**Your objective:** How many lines in the rows below contain the string "upbow"? Reply with the number only.
___ Input rows ___
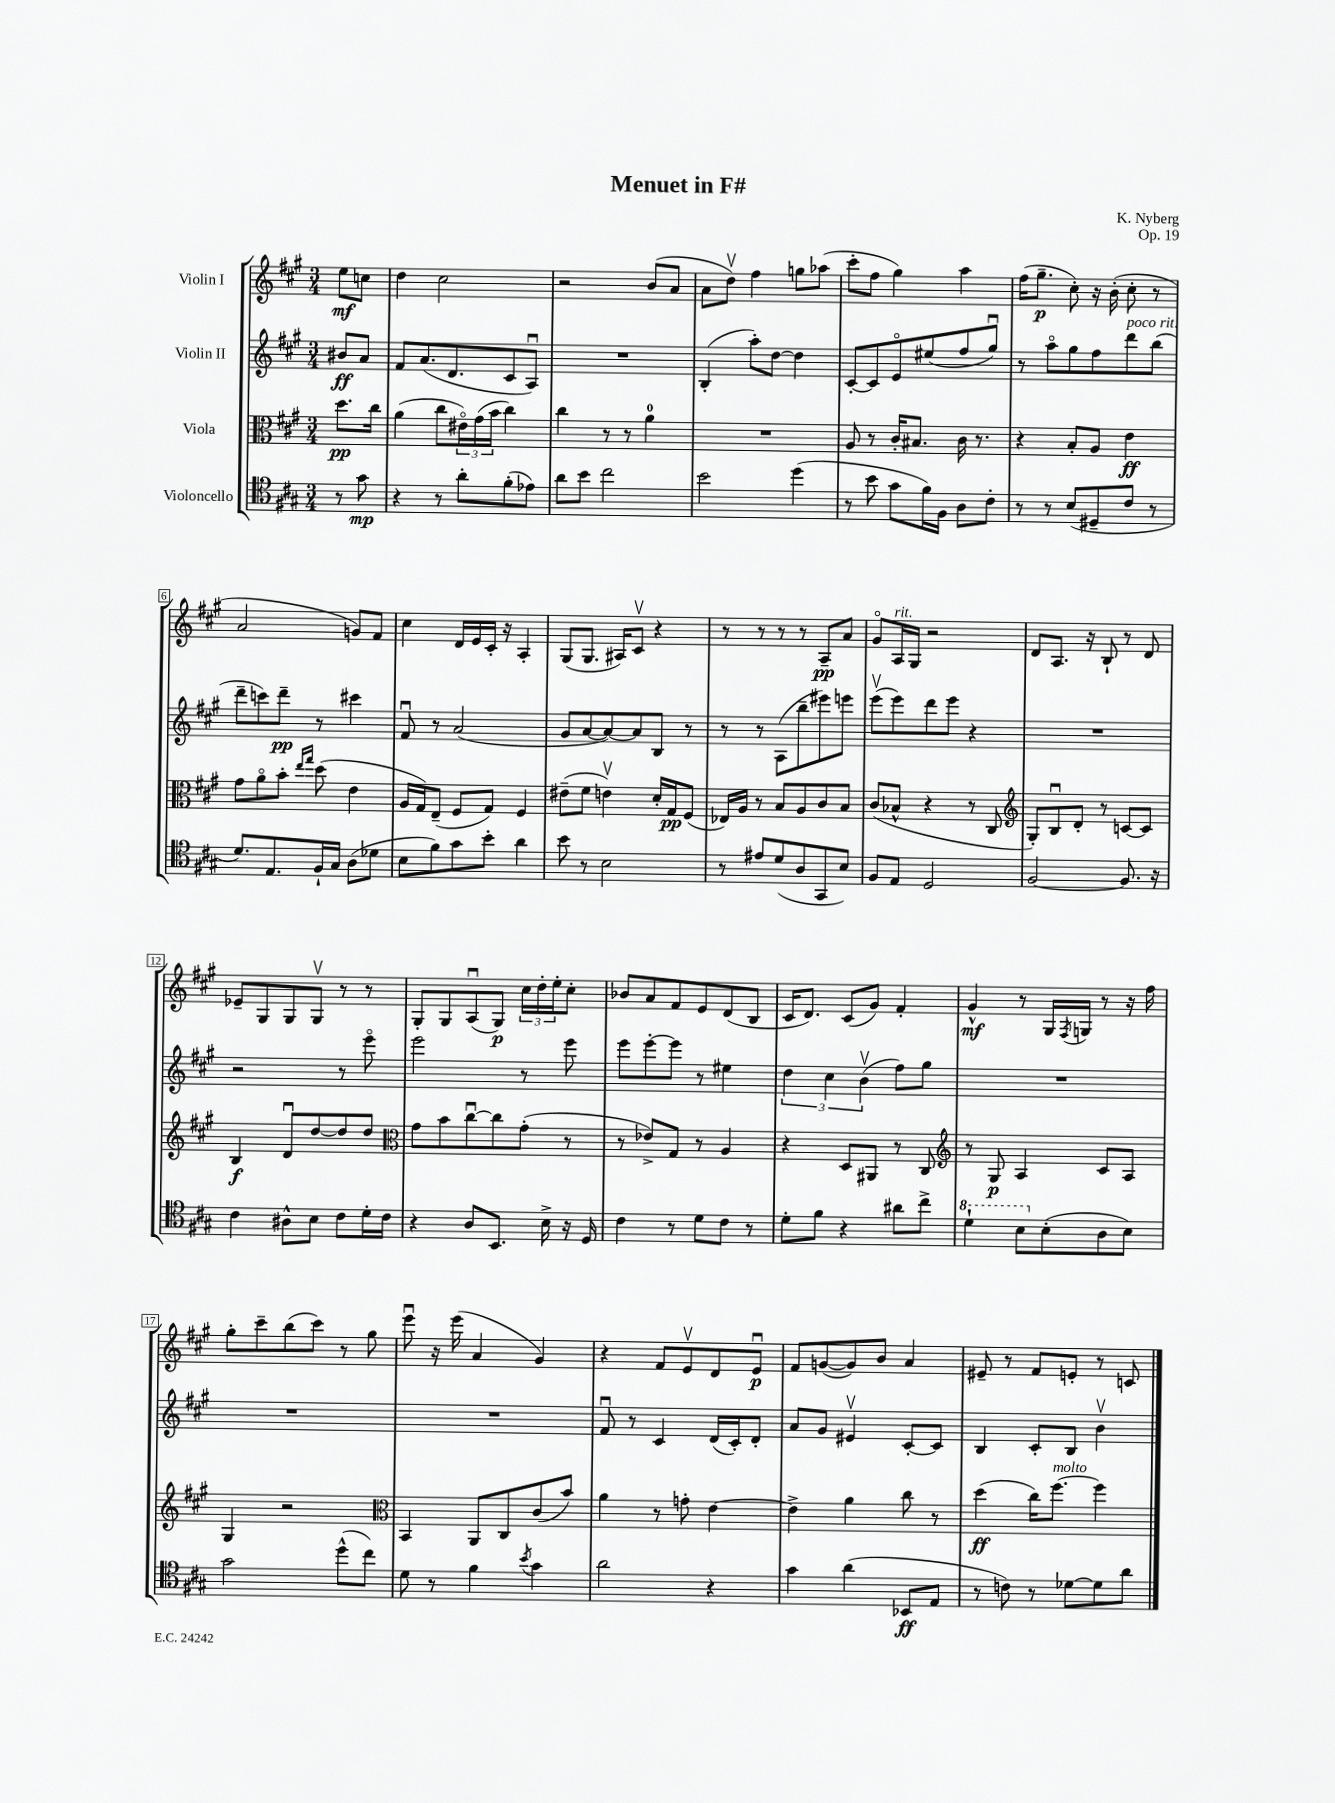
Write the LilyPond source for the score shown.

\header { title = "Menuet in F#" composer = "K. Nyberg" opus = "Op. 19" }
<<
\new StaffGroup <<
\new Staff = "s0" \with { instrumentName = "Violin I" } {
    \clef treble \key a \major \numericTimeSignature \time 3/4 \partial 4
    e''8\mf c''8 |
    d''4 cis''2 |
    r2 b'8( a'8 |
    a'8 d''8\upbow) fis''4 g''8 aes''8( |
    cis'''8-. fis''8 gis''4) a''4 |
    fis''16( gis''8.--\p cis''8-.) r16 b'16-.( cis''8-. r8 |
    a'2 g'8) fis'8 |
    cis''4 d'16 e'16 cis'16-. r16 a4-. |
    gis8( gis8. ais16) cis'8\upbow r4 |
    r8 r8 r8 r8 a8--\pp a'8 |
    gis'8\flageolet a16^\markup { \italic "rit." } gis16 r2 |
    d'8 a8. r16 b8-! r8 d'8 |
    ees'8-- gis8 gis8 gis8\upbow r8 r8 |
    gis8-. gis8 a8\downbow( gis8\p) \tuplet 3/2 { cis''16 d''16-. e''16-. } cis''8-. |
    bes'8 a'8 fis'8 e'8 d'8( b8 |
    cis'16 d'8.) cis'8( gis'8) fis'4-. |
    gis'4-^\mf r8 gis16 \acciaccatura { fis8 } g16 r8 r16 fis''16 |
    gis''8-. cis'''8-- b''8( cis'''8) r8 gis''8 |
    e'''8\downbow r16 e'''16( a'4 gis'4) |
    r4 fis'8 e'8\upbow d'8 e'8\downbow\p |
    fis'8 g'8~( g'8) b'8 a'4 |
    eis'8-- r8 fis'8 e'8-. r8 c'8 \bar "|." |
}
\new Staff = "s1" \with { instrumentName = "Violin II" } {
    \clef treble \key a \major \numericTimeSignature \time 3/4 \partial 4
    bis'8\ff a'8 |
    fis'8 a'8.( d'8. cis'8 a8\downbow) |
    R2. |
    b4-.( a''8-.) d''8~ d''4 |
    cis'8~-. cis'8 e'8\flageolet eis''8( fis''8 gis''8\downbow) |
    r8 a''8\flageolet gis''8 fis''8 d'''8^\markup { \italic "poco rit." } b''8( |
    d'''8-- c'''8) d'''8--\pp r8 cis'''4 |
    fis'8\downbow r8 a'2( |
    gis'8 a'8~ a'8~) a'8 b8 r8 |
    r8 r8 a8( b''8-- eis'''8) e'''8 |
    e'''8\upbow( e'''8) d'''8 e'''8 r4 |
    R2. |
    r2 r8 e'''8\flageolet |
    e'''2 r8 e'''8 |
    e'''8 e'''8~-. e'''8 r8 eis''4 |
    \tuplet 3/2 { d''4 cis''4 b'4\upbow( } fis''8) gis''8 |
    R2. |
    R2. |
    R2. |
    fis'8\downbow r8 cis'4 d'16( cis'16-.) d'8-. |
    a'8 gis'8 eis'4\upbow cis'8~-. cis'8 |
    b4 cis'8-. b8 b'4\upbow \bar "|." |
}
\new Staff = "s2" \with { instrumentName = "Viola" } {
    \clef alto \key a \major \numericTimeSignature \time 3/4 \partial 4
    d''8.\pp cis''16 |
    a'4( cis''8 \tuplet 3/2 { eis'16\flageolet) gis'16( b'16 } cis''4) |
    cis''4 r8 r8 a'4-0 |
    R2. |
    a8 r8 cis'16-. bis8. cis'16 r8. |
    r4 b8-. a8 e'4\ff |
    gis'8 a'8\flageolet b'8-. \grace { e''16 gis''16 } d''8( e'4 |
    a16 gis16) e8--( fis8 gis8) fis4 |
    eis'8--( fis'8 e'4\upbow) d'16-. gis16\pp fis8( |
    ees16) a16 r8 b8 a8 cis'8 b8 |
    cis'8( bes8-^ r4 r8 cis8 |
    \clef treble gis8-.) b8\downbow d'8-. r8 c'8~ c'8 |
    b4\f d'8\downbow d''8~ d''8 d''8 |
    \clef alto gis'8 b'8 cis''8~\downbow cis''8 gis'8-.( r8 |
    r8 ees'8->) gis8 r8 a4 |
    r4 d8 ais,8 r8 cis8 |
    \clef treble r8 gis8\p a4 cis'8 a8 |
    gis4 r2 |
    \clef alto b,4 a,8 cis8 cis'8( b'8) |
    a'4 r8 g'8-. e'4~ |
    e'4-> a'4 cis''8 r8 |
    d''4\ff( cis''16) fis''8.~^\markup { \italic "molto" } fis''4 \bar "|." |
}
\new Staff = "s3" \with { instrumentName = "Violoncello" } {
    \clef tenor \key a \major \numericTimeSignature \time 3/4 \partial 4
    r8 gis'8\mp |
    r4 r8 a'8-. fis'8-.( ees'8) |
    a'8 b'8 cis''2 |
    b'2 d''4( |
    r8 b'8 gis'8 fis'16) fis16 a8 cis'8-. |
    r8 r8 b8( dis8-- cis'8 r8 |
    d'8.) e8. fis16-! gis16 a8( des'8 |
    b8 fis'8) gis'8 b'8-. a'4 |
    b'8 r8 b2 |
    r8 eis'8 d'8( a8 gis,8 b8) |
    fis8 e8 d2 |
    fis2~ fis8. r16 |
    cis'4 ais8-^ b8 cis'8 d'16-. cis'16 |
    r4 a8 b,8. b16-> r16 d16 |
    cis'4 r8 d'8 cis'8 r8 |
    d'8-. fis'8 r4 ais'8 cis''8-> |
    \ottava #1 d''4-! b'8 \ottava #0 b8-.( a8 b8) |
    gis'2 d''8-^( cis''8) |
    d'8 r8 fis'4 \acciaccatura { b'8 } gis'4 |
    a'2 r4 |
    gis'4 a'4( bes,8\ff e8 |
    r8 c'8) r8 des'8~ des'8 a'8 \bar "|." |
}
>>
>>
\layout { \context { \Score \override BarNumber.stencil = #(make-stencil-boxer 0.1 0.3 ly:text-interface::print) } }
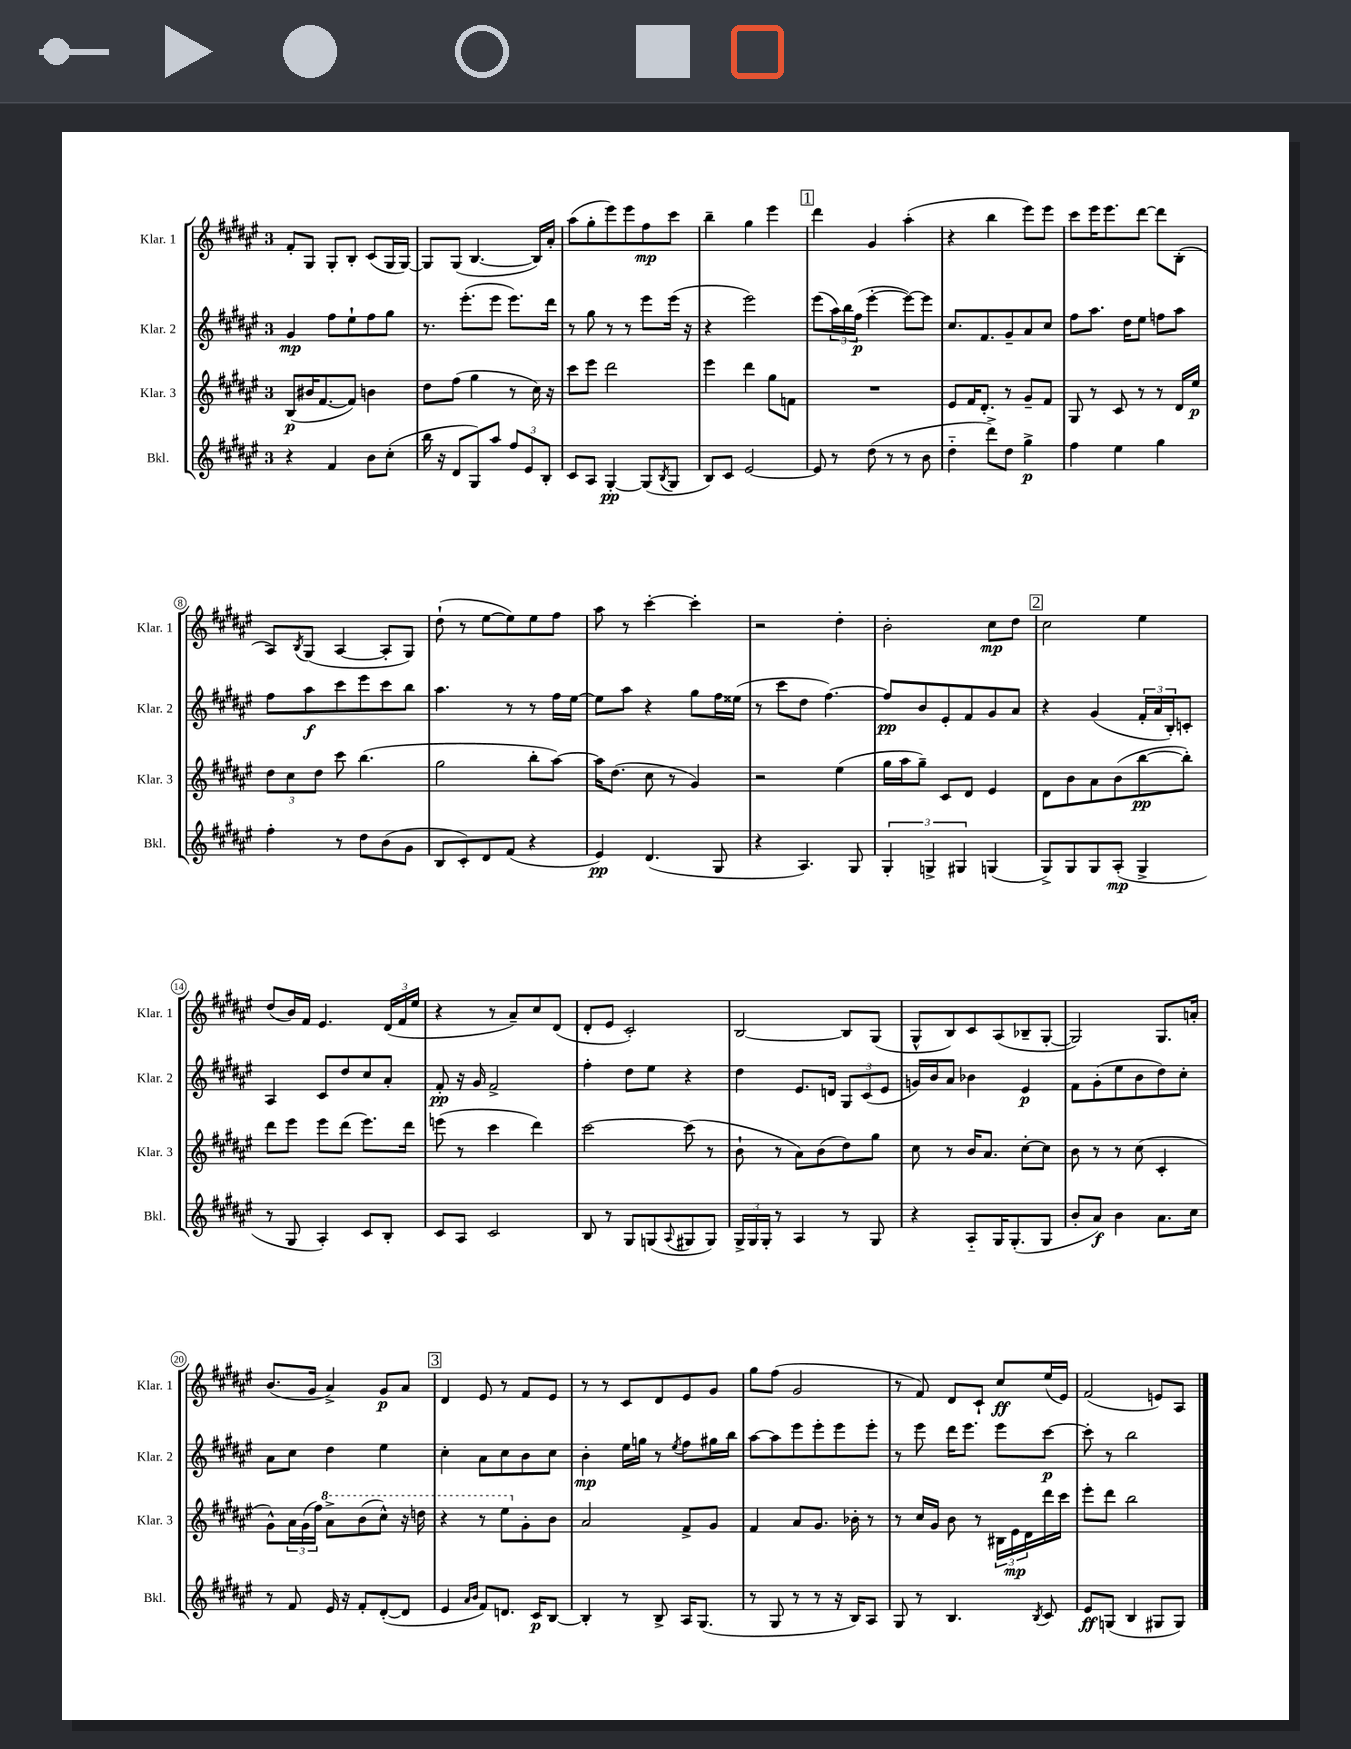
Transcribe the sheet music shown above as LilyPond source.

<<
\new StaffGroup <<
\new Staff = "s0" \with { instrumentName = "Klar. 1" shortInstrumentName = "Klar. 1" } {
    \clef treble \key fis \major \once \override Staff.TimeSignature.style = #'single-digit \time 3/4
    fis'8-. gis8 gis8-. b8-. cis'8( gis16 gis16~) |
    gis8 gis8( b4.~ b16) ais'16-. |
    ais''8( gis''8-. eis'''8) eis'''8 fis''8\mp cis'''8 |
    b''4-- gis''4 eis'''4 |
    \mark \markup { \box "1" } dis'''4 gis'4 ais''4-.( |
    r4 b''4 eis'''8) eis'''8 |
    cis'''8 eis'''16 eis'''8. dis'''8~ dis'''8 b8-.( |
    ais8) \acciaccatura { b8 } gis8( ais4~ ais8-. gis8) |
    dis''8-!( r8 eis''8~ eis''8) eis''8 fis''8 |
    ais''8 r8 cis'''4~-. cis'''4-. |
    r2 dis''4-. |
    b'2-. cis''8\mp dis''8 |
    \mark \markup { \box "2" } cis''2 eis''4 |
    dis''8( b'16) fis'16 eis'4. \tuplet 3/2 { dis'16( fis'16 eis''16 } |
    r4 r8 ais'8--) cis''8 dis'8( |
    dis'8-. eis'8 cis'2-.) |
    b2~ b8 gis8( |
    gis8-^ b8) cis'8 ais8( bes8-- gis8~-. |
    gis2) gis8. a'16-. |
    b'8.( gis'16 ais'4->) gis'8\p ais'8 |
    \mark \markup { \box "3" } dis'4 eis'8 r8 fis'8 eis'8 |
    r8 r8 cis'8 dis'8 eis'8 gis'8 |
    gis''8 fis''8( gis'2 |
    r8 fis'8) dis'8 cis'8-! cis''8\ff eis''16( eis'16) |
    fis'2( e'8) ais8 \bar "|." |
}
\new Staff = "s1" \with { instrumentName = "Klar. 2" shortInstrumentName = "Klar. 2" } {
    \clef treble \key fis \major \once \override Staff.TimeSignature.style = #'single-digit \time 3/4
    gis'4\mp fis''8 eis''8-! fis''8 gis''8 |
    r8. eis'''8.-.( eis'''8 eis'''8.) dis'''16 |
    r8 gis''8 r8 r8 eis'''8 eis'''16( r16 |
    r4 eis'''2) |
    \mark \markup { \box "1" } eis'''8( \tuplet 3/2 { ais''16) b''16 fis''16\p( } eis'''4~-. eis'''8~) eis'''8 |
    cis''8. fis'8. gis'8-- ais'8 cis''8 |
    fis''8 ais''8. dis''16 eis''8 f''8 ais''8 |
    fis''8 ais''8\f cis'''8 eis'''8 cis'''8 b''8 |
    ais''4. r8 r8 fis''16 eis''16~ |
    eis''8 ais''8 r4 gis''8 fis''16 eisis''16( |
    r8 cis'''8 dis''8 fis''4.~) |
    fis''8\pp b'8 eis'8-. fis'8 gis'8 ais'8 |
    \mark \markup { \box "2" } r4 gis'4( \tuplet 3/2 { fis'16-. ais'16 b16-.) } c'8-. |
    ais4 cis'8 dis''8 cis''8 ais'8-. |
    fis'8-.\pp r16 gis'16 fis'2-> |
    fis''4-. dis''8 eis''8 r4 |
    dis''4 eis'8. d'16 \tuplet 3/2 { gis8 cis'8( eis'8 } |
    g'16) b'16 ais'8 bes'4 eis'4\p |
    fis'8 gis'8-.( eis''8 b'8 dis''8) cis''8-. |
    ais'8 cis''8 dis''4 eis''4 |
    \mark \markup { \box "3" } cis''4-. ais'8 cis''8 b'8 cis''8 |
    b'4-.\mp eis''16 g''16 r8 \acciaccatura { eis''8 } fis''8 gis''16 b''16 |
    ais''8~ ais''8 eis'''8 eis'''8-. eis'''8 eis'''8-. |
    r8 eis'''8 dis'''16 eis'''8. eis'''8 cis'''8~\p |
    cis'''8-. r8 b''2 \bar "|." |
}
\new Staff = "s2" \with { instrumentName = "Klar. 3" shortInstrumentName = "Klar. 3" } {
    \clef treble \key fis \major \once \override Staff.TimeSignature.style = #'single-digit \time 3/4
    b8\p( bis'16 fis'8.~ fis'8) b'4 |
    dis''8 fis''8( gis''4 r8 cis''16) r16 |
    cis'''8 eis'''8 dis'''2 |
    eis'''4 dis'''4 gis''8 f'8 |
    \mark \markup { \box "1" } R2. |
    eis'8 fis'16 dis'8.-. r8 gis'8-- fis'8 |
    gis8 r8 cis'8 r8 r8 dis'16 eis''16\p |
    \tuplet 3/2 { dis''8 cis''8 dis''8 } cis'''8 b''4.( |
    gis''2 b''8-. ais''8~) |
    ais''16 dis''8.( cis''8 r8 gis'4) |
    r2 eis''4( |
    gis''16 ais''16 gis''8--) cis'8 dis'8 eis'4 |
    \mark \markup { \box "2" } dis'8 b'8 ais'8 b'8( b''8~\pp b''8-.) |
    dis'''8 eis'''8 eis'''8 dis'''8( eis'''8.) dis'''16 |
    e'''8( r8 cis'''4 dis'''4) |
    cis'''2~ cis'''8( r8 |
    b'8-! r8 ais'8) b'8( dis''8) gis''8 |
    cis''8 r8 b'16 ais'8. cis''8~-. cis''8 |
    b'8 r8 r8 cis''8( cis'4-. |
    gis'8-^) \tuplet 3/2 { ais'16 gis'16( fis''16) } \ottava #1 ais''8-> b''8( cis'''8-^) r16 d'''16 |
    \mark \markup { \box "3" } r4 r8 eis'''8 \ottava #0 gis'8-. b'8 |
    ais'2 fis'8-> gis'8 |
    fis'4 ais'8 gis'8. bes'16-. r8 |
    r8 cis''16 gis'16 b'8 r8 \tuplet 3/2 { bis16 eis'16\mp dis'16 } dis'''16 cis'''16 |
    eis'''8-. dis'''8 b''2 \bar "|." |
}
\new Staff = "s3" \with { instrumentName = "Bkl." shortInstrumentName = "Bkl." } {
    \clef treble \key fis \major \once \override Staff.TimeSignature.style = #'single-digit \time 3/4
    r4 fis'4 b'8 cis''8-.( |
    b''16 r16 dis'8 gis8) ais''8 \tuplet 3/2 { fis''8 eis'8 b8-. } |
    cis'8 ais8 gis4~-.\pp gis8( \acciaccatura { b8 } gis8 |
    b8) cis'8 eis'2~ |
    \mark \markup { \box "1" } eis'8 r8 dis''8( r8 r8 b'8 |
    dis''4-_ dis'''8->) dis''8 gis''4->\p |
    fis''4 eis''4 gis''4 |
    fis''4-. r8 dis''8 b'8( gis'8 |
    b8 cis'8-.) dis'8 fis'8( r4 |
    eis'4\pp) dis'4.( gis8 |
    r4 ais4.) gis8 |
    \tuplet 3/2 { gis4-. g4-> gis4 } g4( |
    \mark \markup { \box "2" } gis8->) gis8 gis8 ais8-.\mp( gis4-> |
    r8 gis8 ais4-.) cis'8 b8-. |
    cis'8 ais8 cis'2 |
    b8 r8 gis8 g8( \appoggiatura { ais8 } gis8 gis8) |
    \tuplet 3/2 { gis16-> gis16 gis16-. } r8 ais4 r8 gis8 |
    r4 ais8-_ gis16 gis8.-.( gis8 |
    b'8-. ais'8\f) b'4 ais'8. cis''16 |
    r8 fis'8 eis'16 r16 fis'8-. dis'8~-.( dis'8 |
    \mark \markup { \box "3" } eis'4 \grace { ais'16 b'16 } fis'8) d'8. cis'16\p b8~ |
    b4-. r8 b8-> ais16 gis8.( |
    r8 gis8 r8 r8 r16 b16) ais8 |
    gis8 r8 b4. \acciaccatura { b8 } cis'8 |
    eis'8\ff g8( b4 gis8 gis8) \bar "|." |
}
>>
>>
___
**Correct response:** 9